#### EXERCISE DIRECTIONS
How many lines in the listing below contain the string "RELAY"? Say only the number.

#### THE DATA
########################################
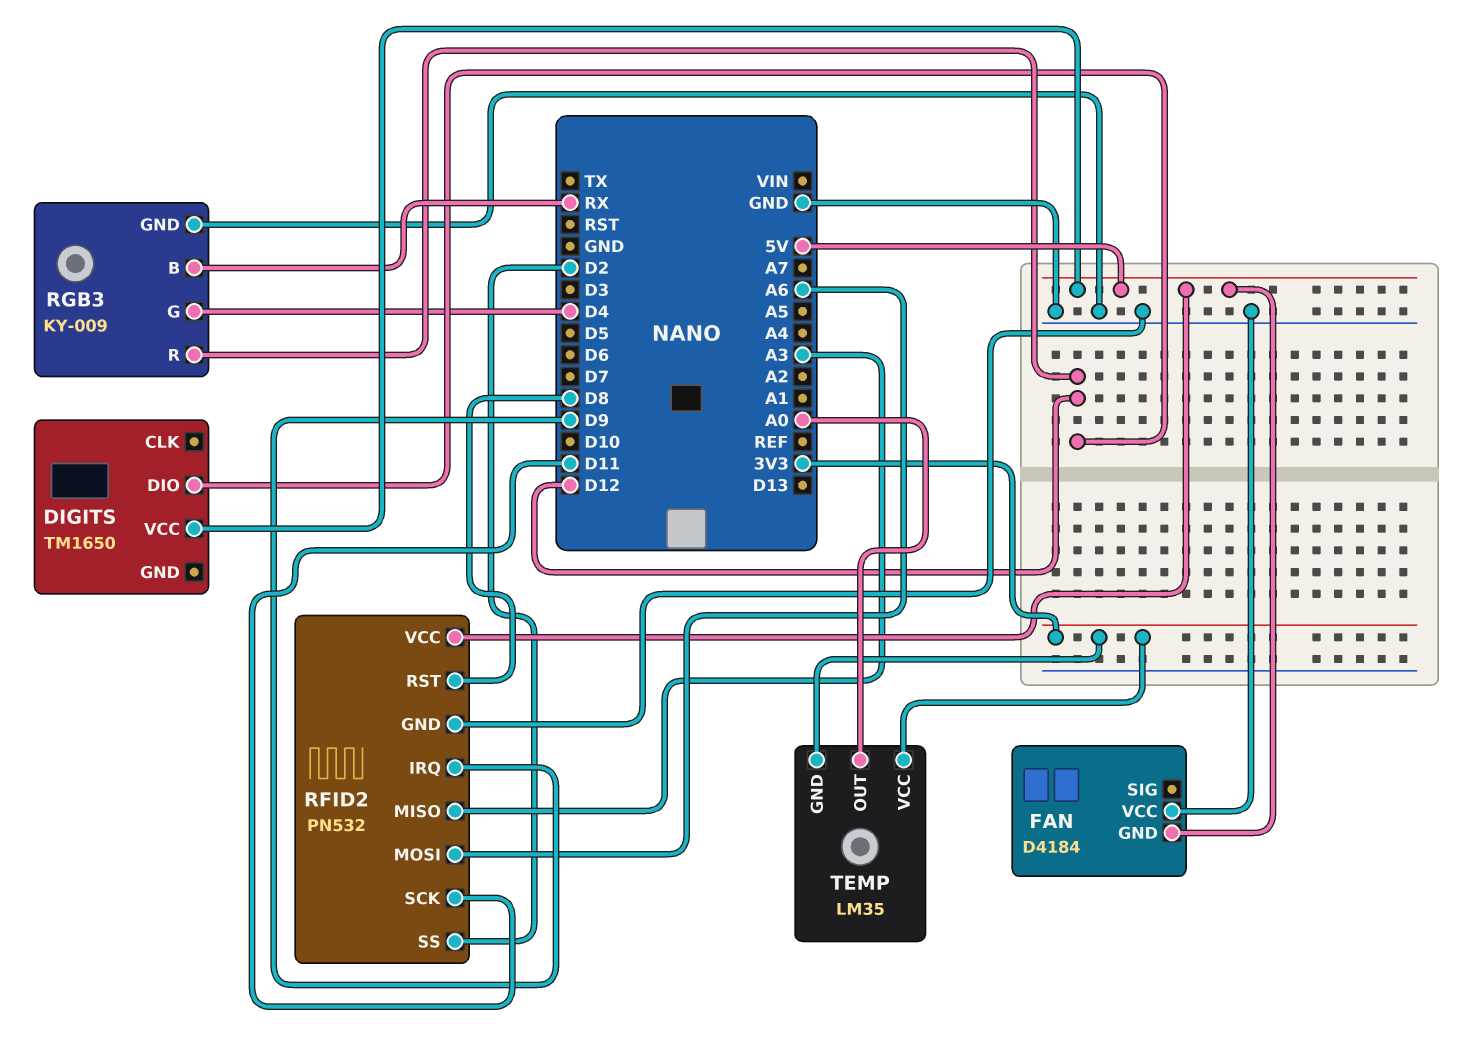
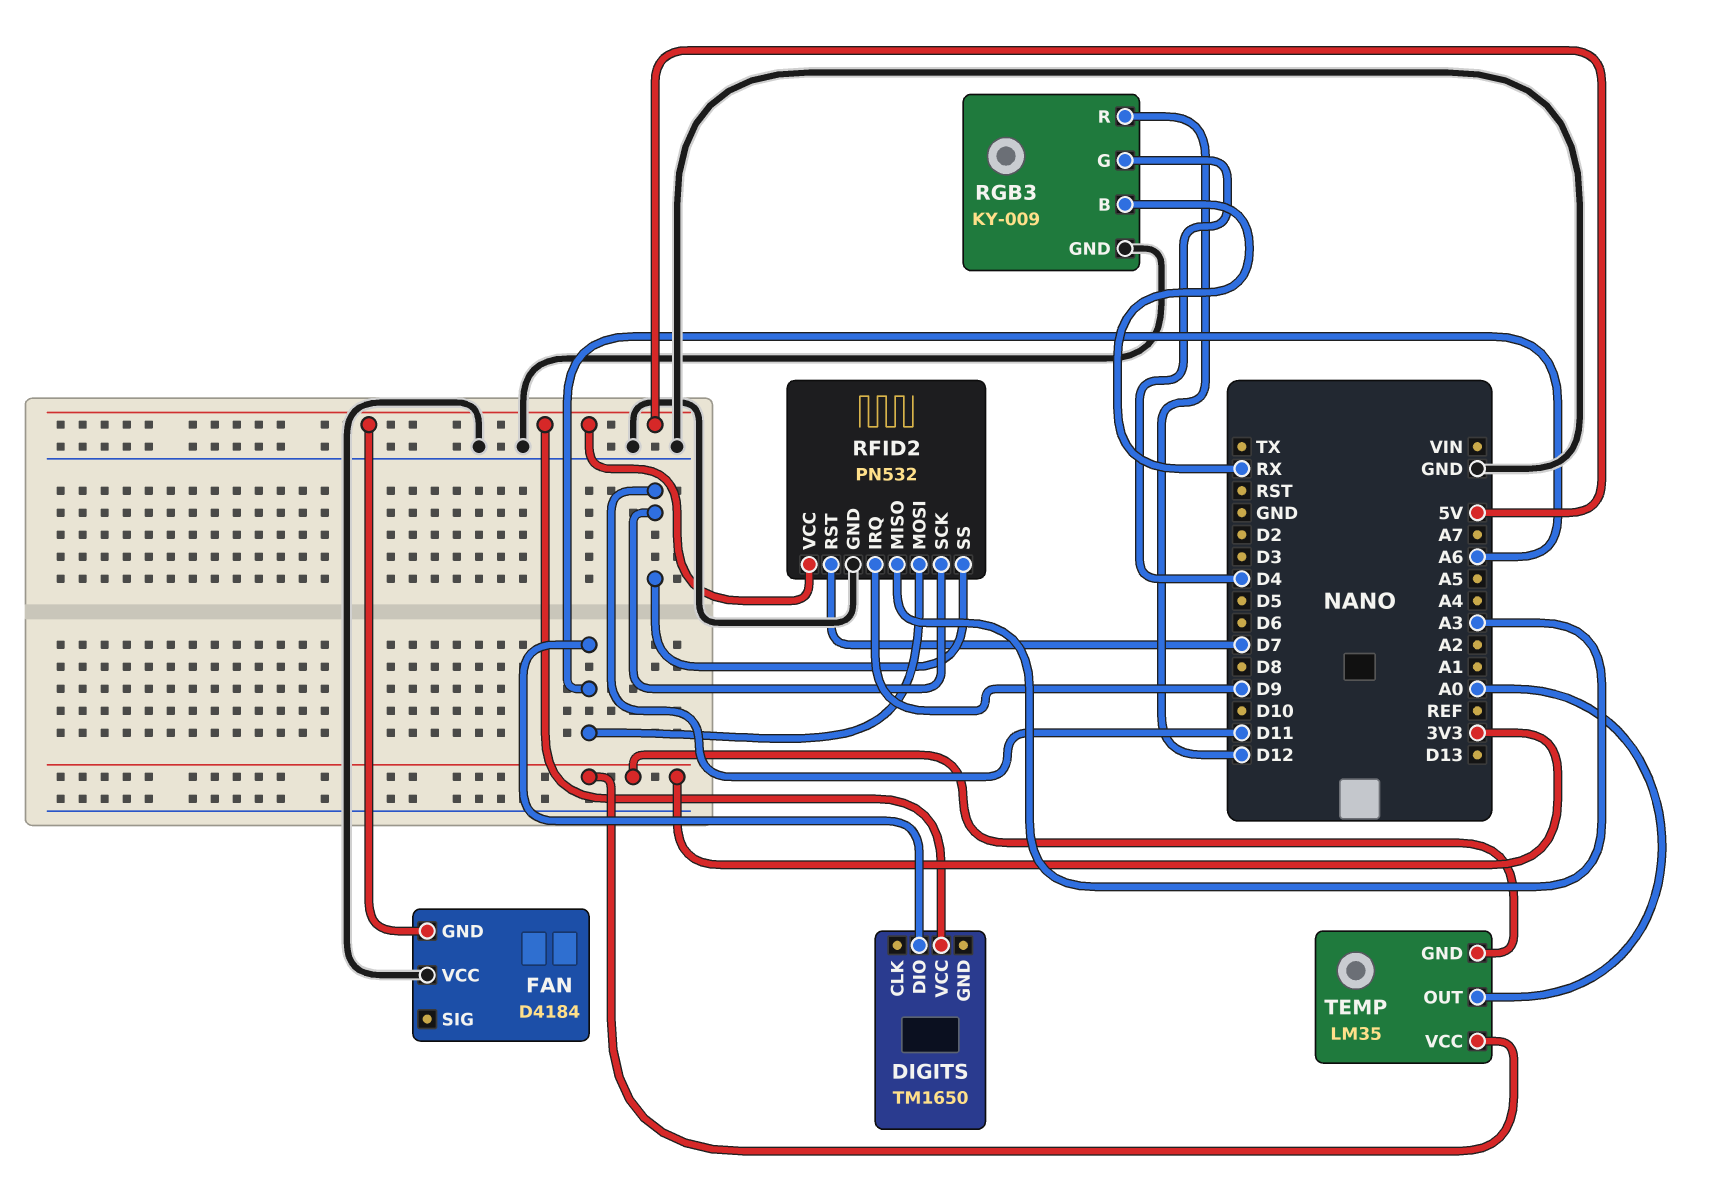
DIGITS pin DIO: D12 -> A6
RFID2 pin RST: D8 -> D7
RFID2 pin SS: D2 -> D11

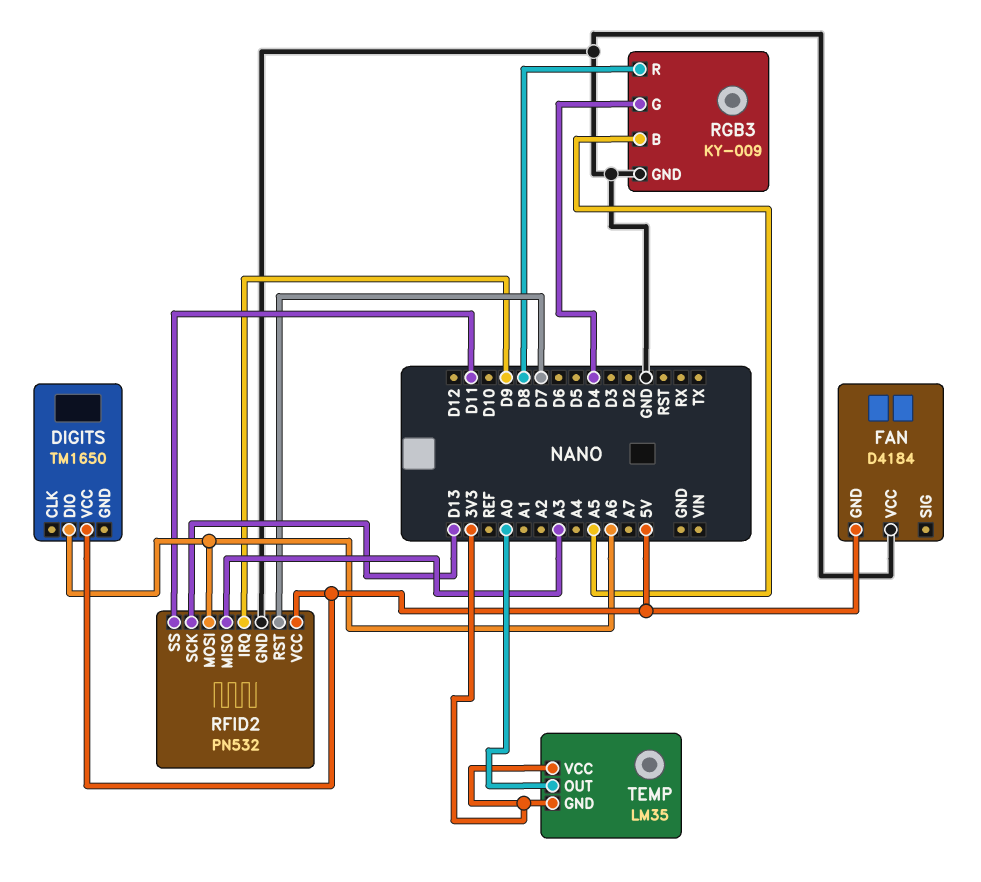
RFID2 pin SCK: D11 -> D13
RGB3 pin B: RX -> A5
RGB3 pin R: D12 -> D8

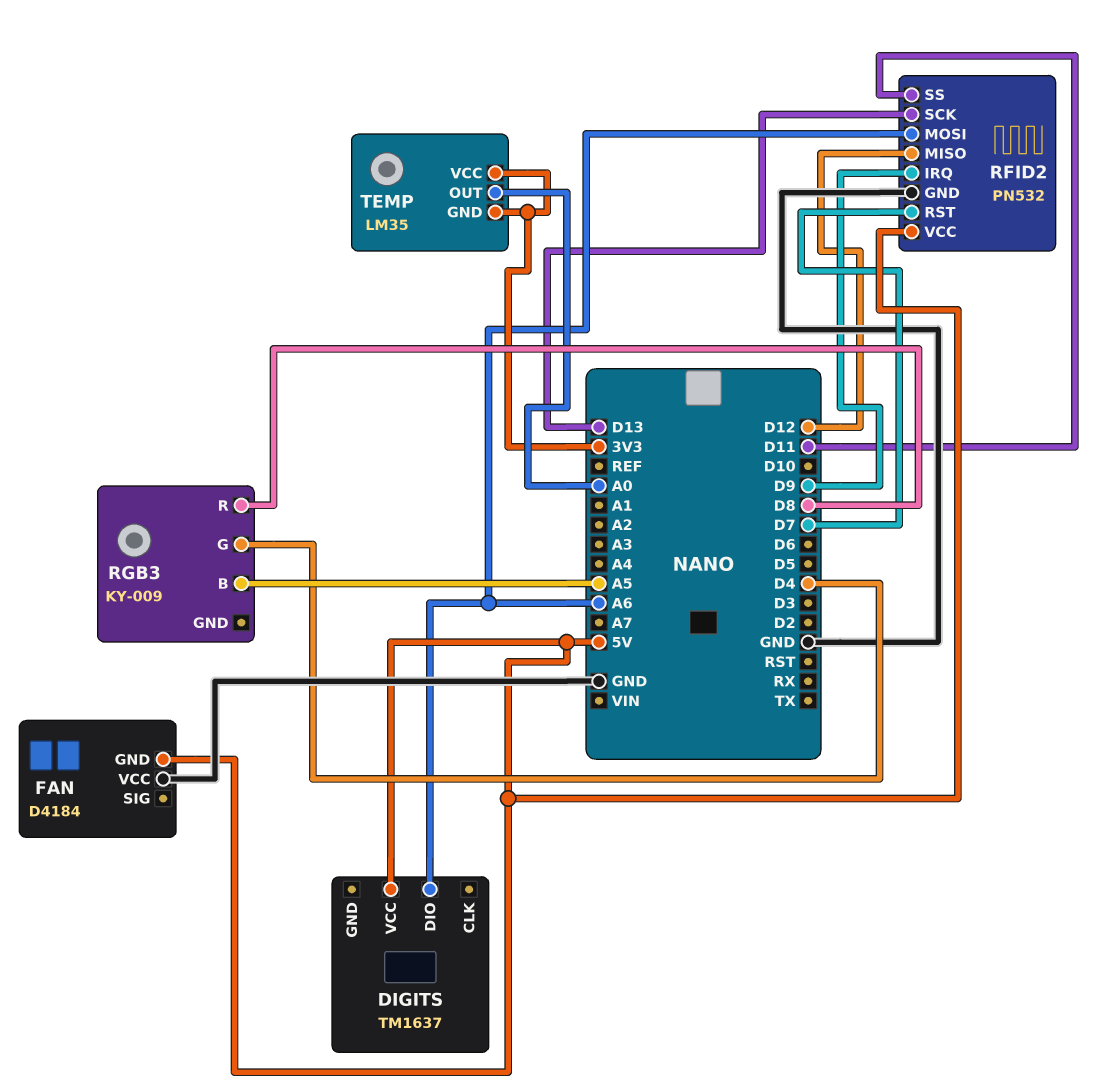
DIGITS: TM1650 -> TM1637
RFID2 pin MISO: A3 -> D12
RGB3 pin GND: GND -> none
########################################
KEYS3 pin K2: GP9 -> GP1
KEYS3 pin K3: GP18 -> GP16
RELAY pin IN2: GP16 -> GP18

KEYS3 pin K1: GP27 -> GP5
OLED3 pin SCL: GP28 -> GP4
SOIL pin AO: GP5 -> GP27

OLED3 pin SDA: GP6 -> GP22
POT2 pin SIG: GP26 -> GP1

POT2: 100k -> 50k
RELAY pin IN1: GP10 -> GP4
########################################
#### ANSWER TO THIS EXERCISE
2